> **WHAT IS EXPECTED**
From the listing below, output the lines between the one with "bench: (78, 284) -> (195, 119), moved" and the one with "locker: (336, 502) -> (124, 126), removed", including those two, and nothing else. Pictures are not copied.
*** Opening of EXTRACTED DATA ***
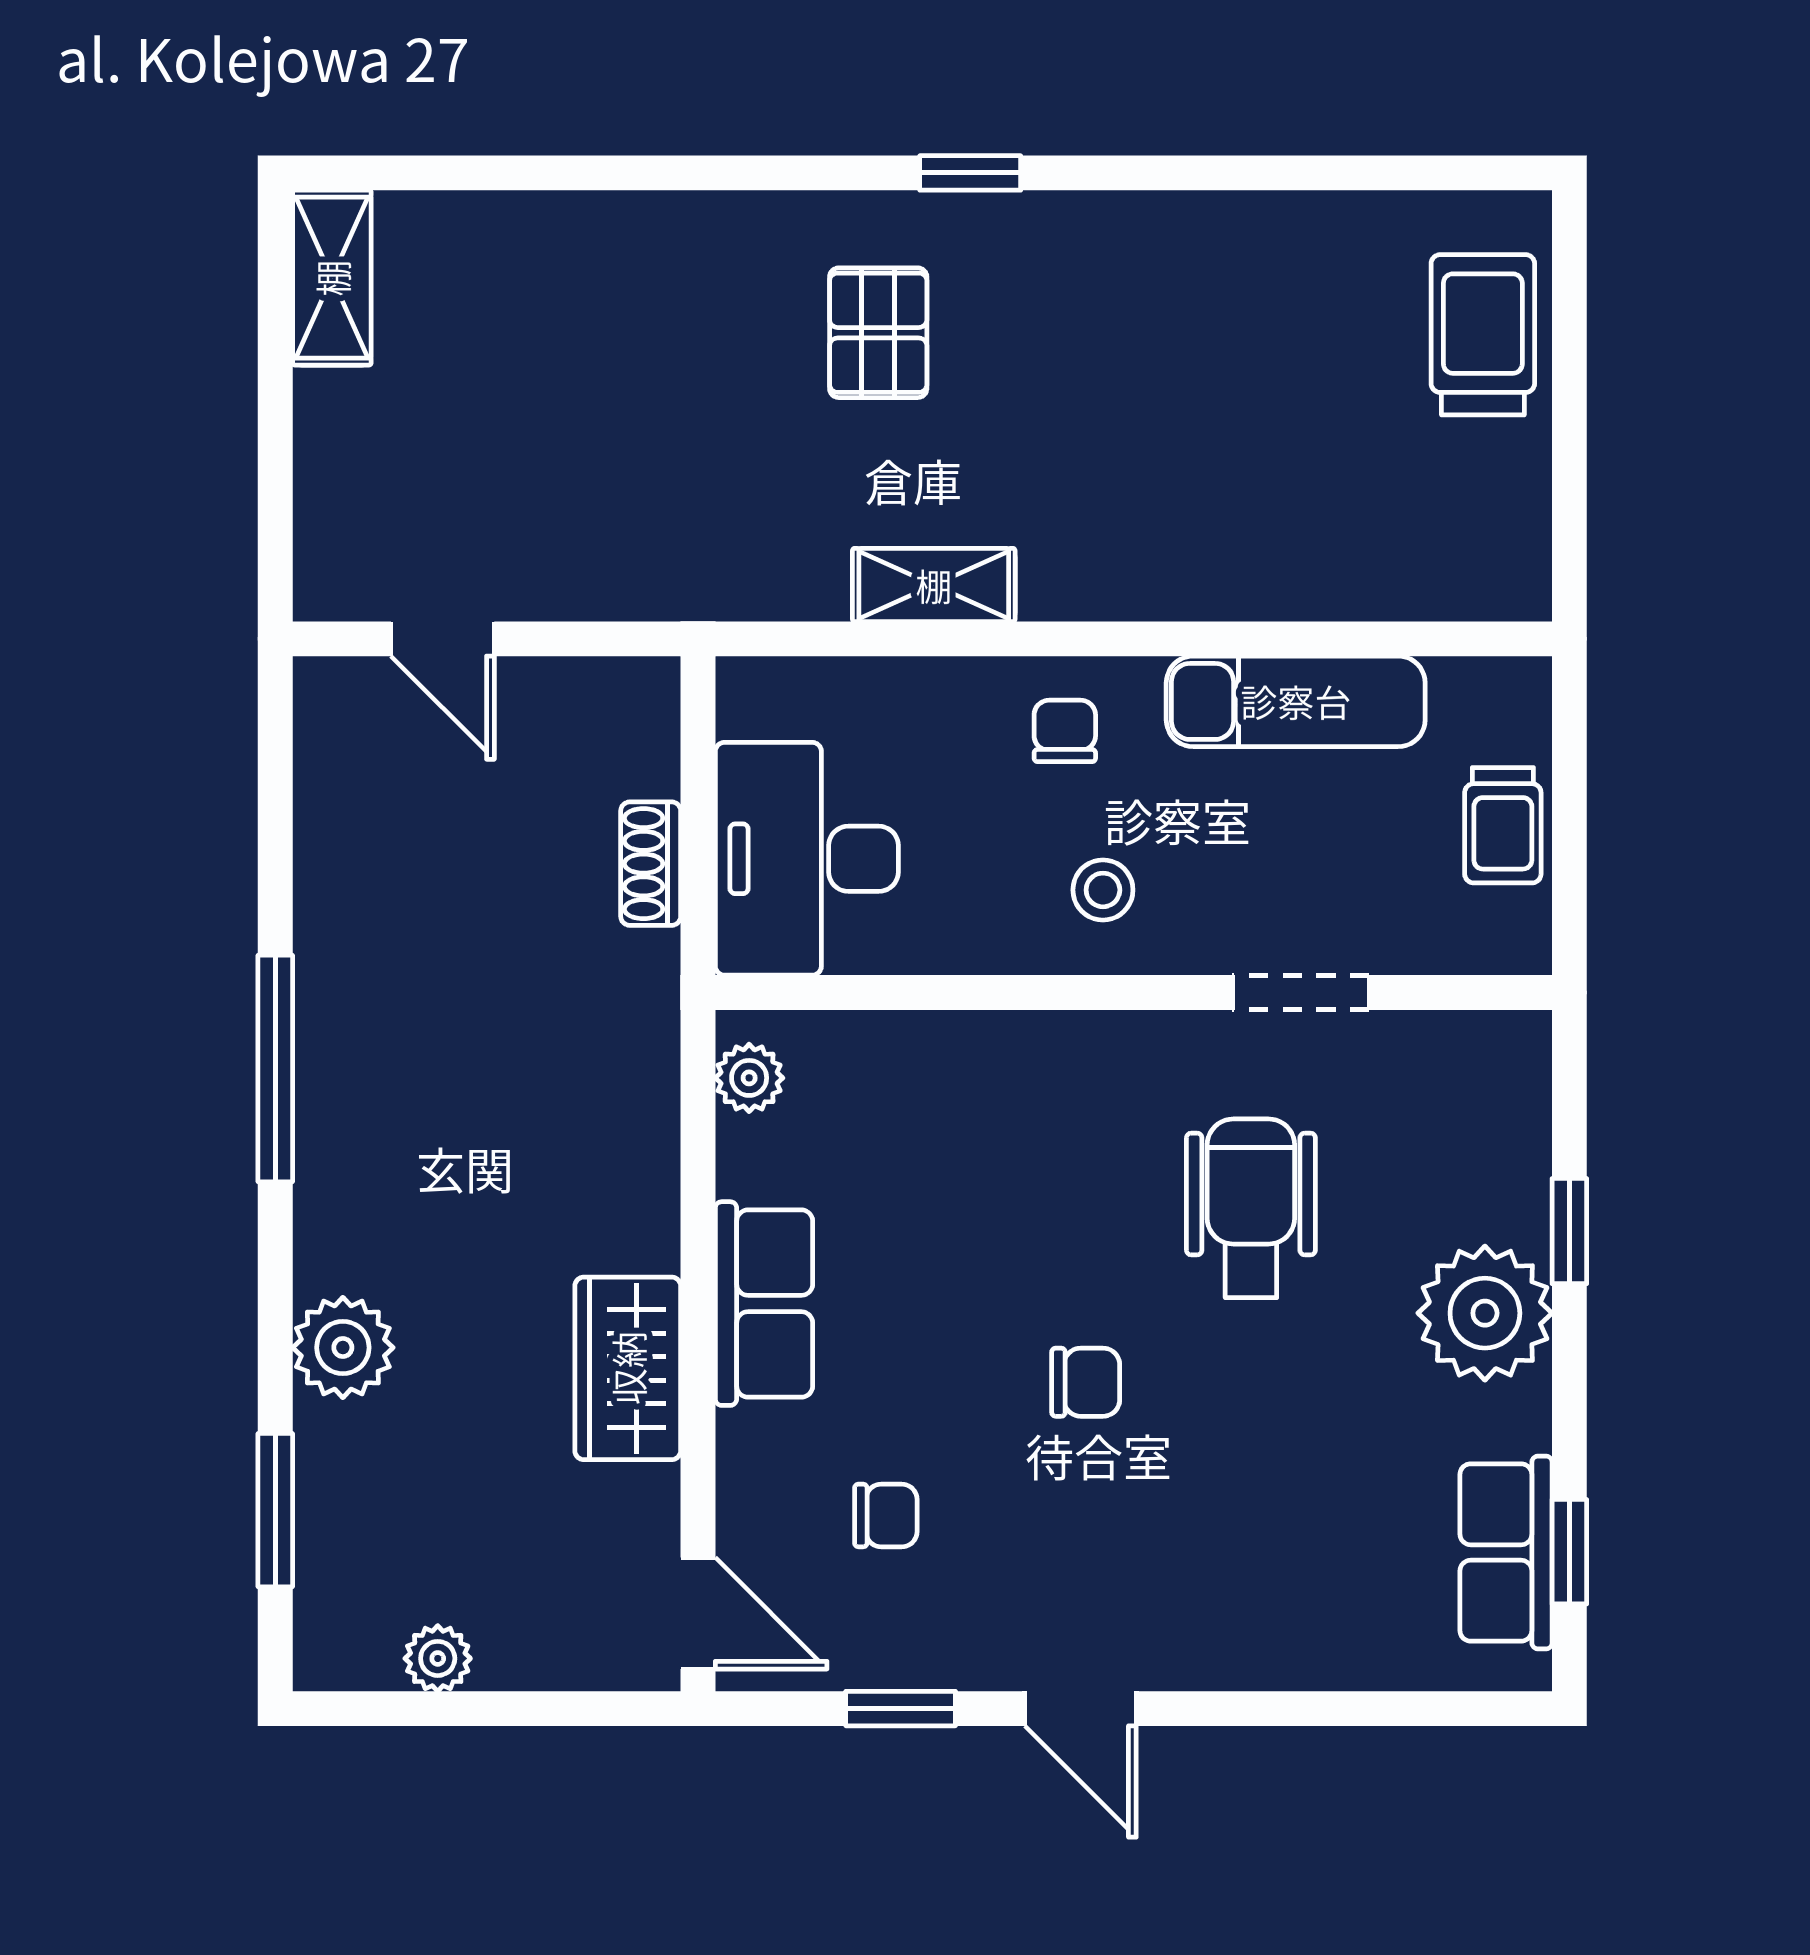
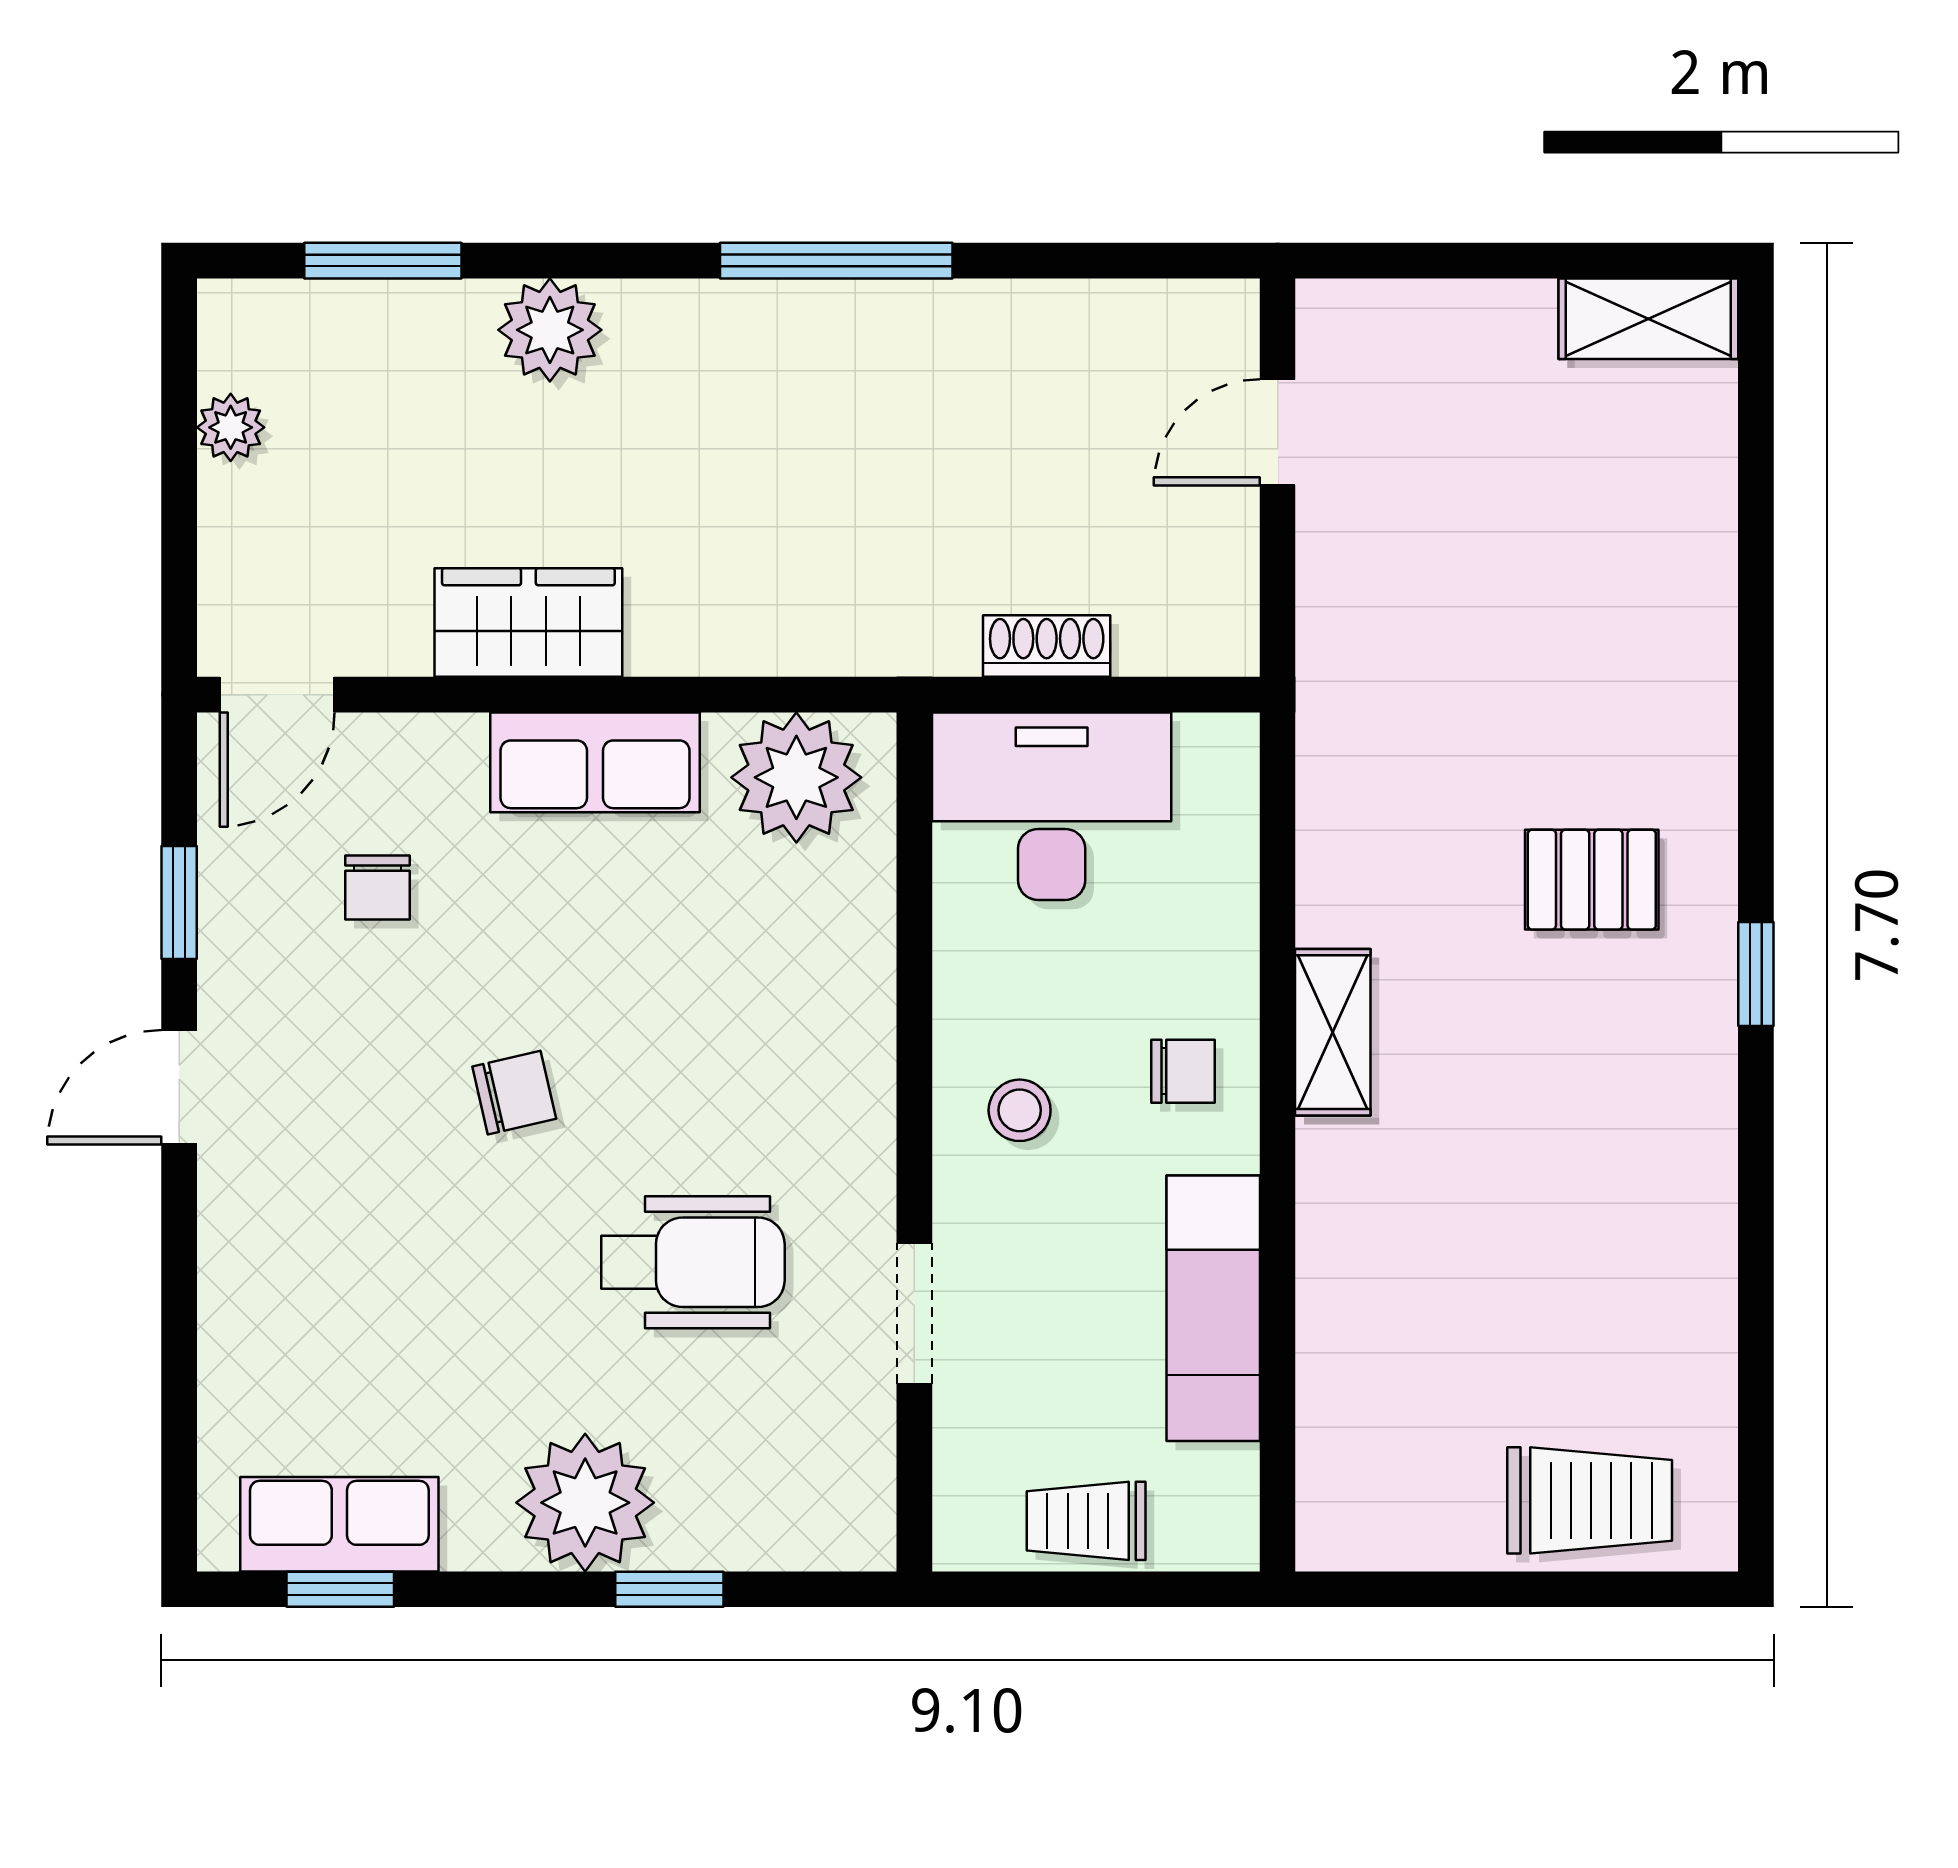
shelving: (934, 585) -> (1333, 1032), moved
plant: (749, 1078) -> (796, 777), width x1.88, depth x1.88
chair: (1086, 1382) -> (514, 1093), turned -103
*** Close of EXTRACTED DATA ***
*** Opening of EXTRACTED DATA ***
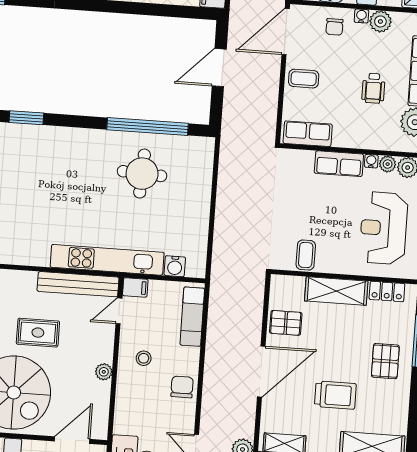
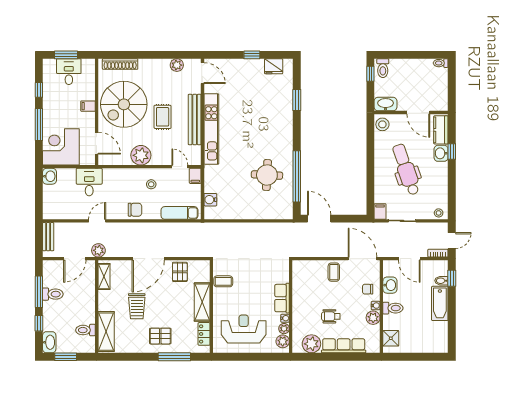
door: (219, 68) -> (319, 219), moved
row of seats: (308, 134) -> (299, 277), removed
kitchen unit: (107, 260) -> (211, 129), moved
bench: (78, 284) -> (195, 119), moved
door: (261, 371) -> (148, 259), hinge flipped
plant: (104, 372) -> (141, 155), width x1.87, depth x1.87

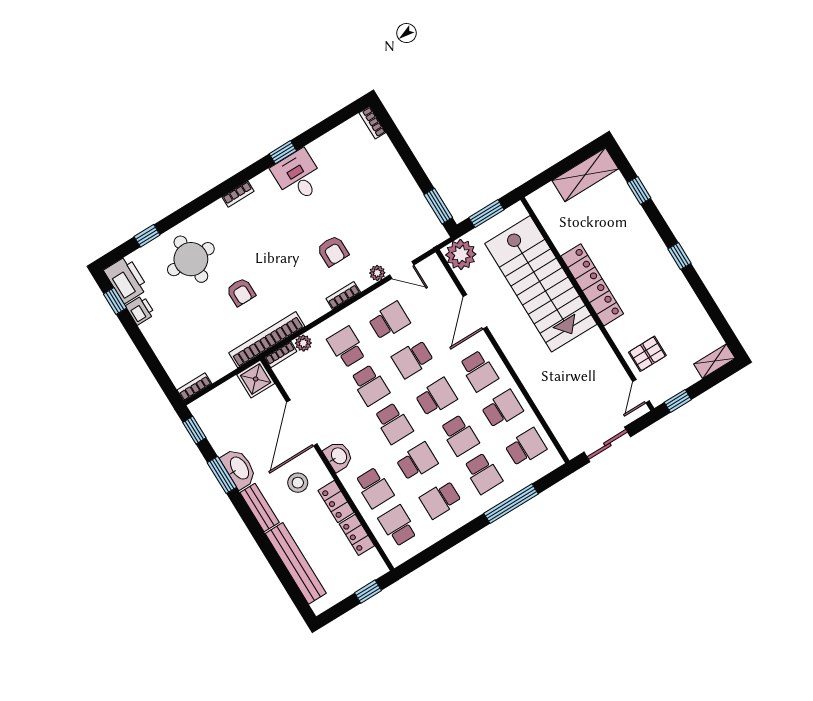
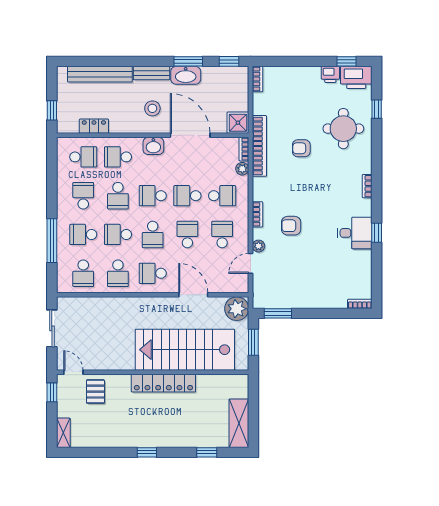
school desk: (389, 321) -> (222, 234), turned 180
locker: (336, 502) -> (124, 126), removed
*** Close of EXTRACTED DATA ***
> **SOLUTION TO THE PROBLEM**
bench: (78, 284) -> (195, 119), moved
door: (261, 371) -> (148, 259), hinge flipped
plant: (104, 372) -> (141, 155), width x1.87, depth x1.87

school desk: (389, 321) -> (222, 234), turned 180
locker: (336, 502) -> (124, 126), removed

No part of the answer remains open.